| Scene difference descriptions |
- - -

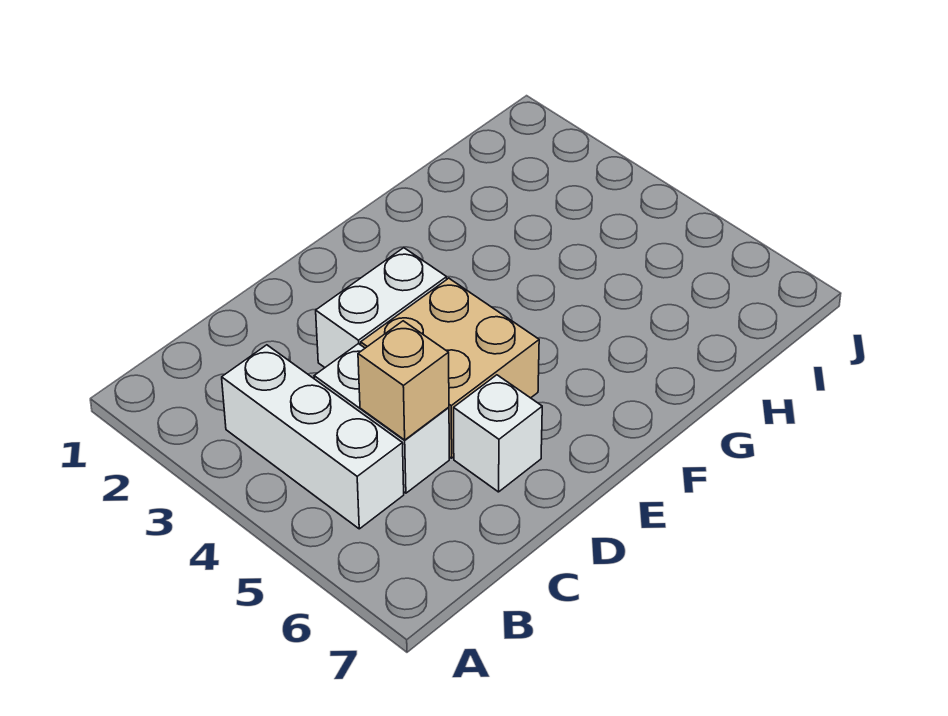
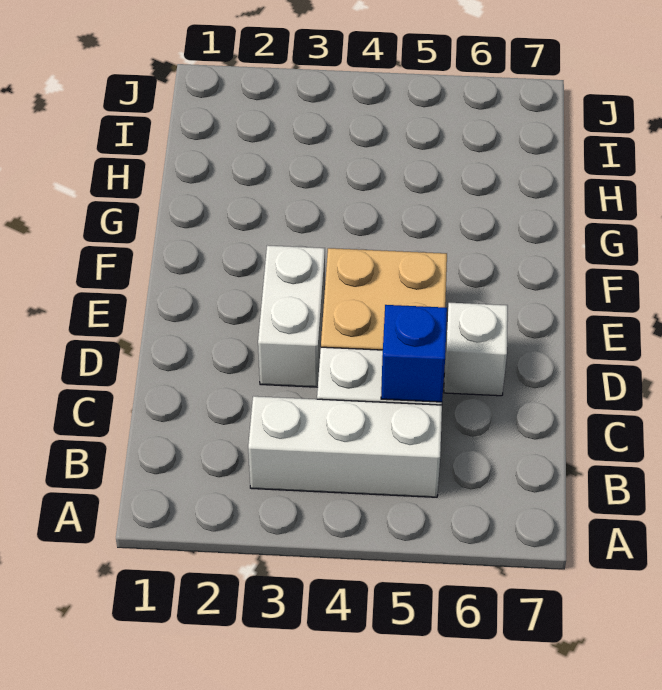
tan brick C5 level 2 -> blue brick C5 level 2

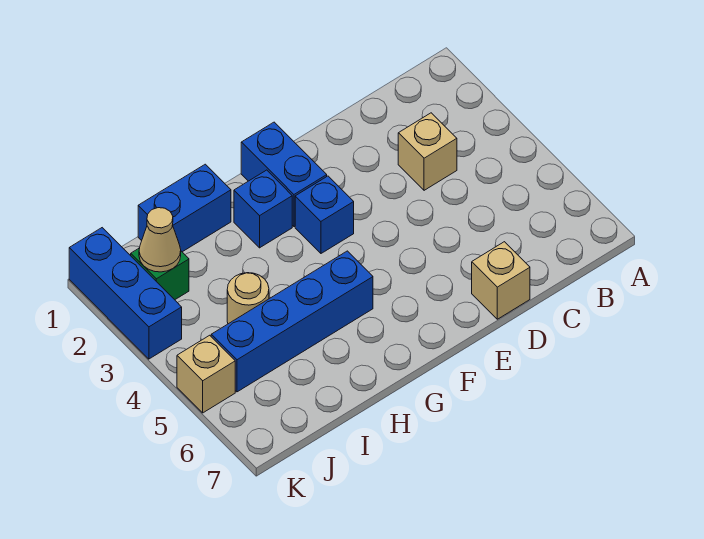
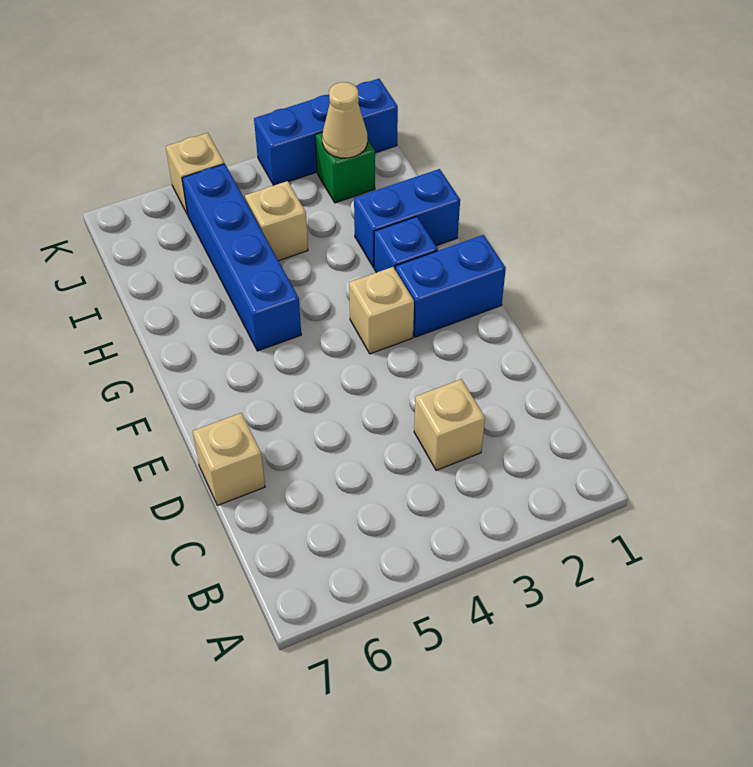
blue brick F3 level 1 -> tan brick F3 level 1
blue brick H1:I1 level 1 -> blue brick H1:H2 level 1
tan round brick I4 level 1 -> tan brick I4 level 1

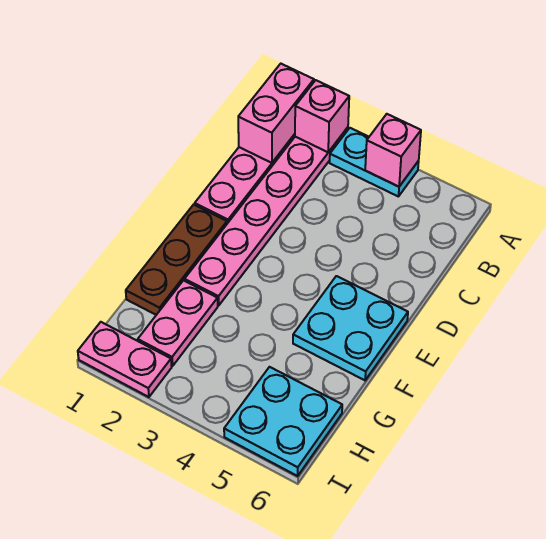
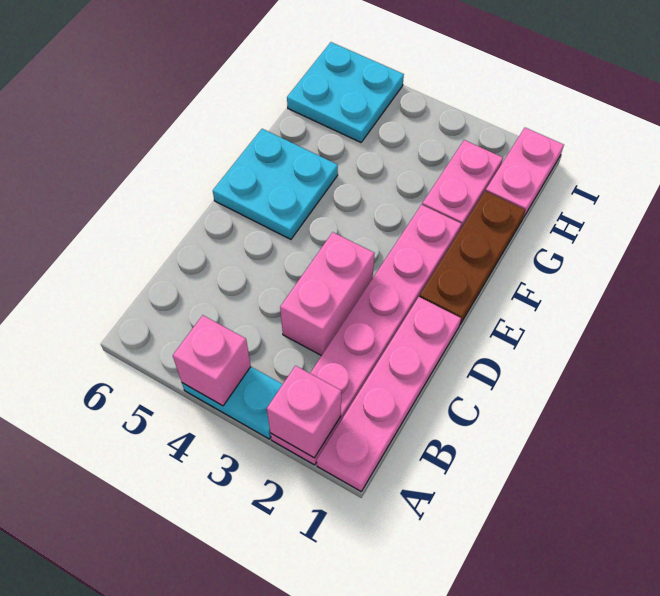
pink brick A1:B1 level 2 -> pink brick C3:D3 level 1
pink plate I1:I2 level 1 -> pink plate H1:I1 level 1

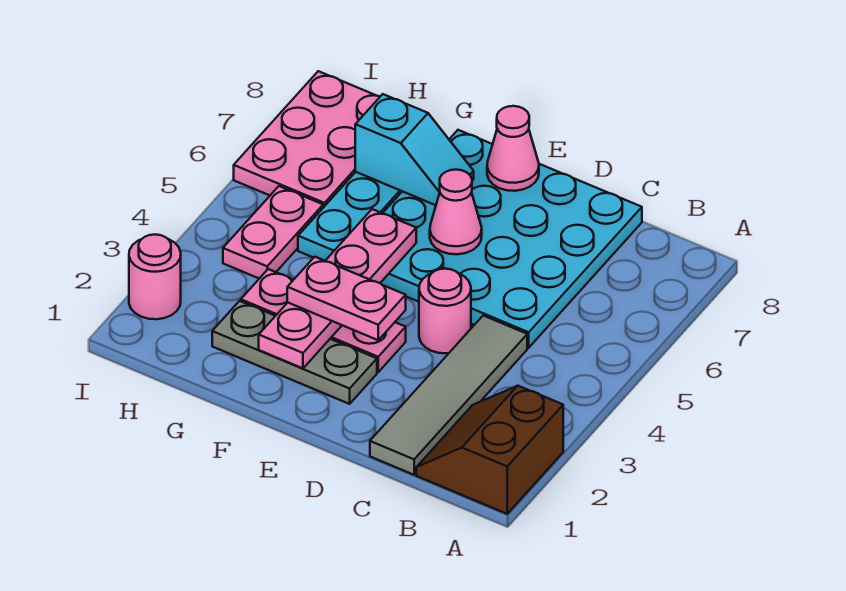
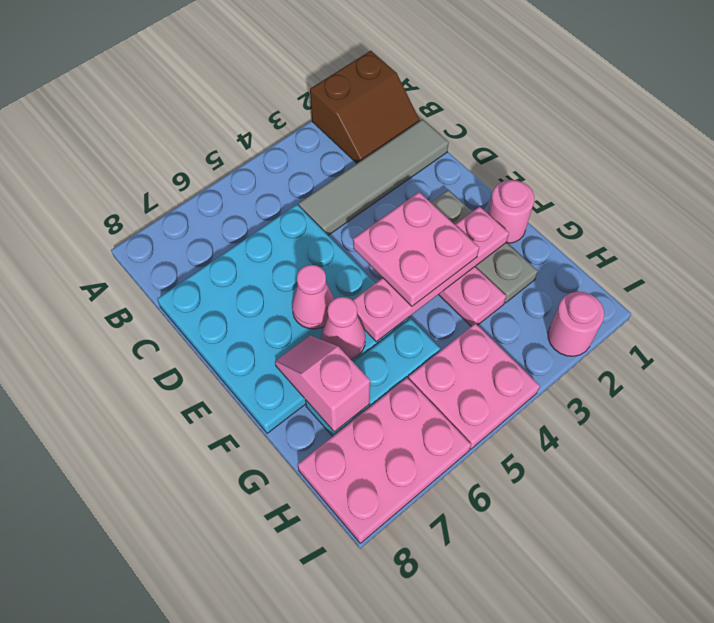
pink round brick D4 level 1 -> pink round brick F1 level 1
pink plate E3:F3 level 3 -> pink plate E3:F4 level 3
pink cone E8 level 2 -> pink cone F6 level 2
cyan slope F7:G7 level 2 top G -> pink slope F7:G7 level 2 top G
pink plate H4:H5 level 1 -> pink plate H4:I5 level 1

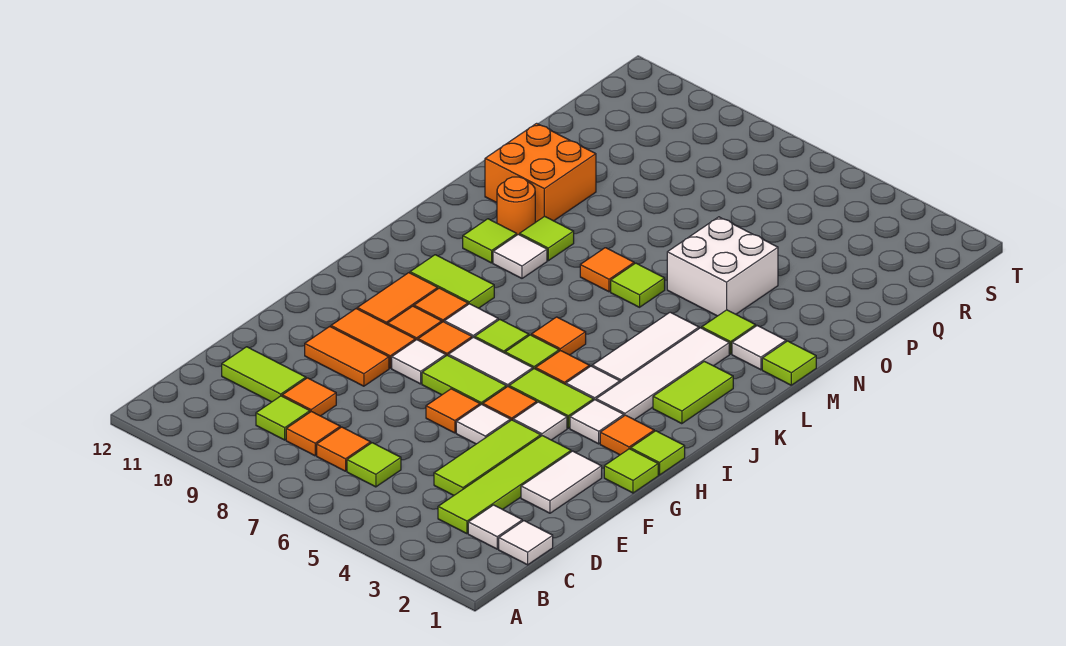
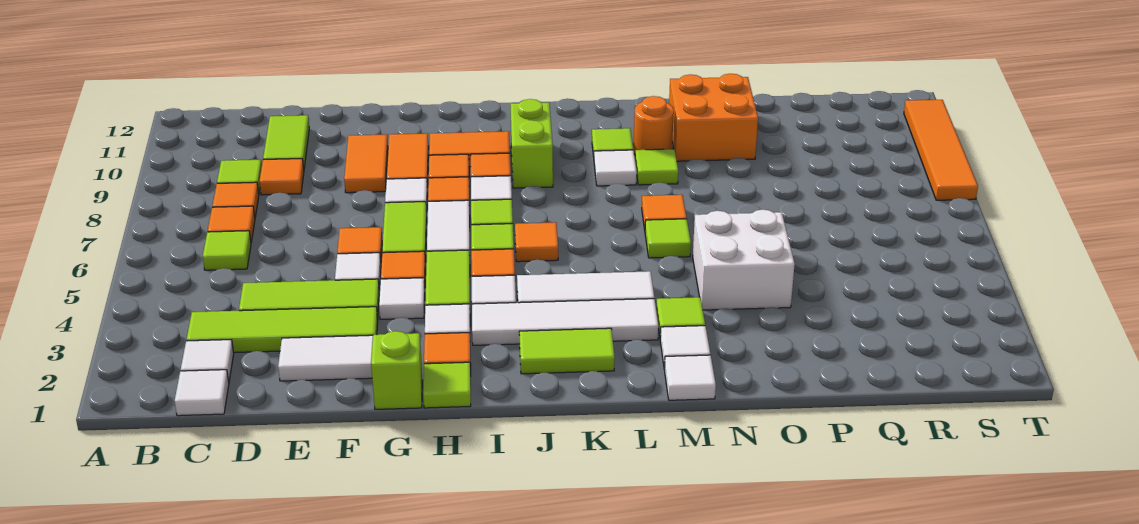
lime tile G1 level 1 -> lime brick G1 level 1
lime tile J9:J10 level 1 -> lime brick J9:J10 level 1
lime tile M1 level 1 -> white tile M1 level 1
none -> orange tile T8:T11 level 1

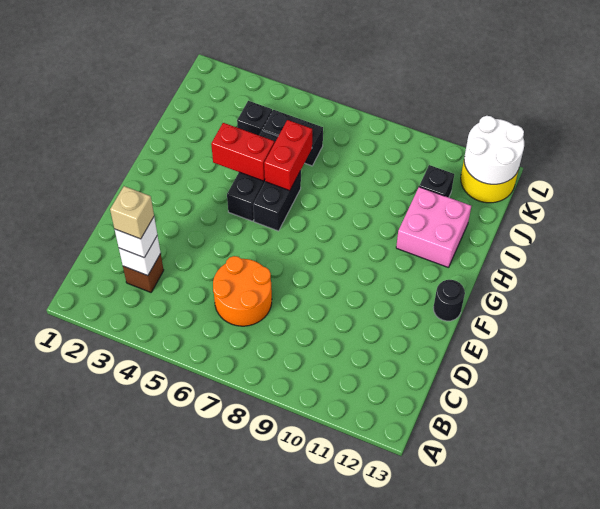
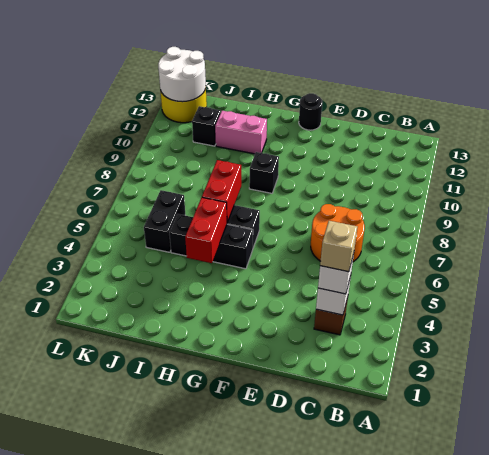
red brick H6:I6 level 2 -> red brick H6:H7 level 2
pink brick H11:I12 level 1 -> pink brick H11:I11 level 1
black brick J4 level 1 -> black brick G9 level 1

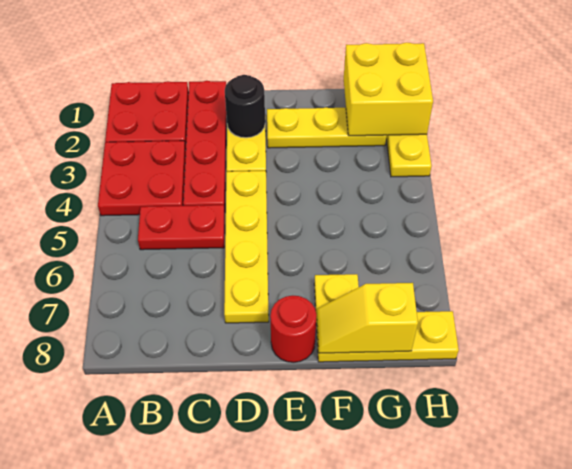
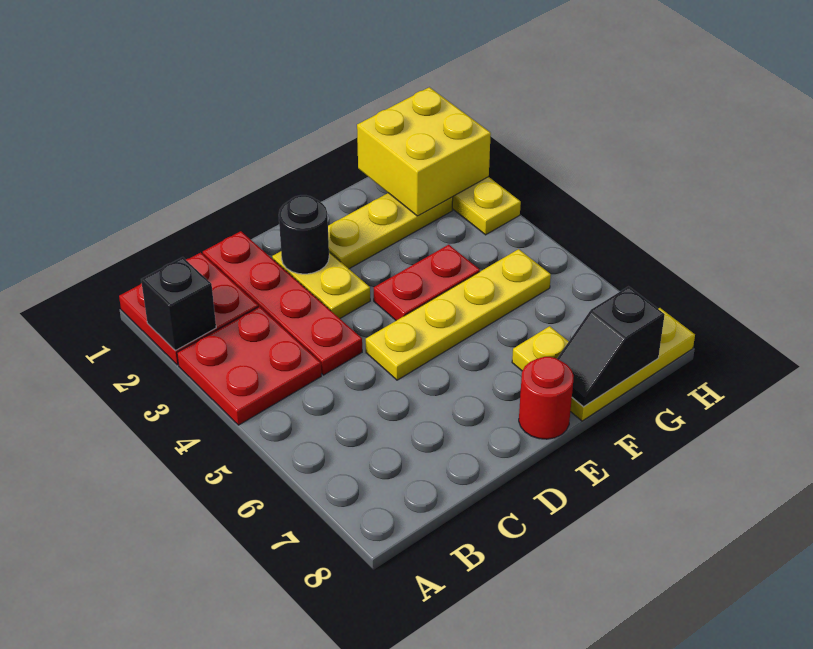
none -> black brick A2 level 2
red plate B5:C5 level 1 -> red plate E4:F4 level 1
yellow plate D4:D7 level 1 -> yellow plate D5:G5 level 1
yellow slope F8:G8 level 2 top G -> black slope F8:G8 level 2 top G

- - -

| Instructions to follow |
Search the entries for the word "blue" and copy every line that holds it.

| Answer for this exercise |
tan brick C5 level 2 -> blue brick C5 level 2
blue brick F3 level 1 -> tan brick F3 level 1
blue brick H1:I1 level 1 -> blue brick H1:H2 level 1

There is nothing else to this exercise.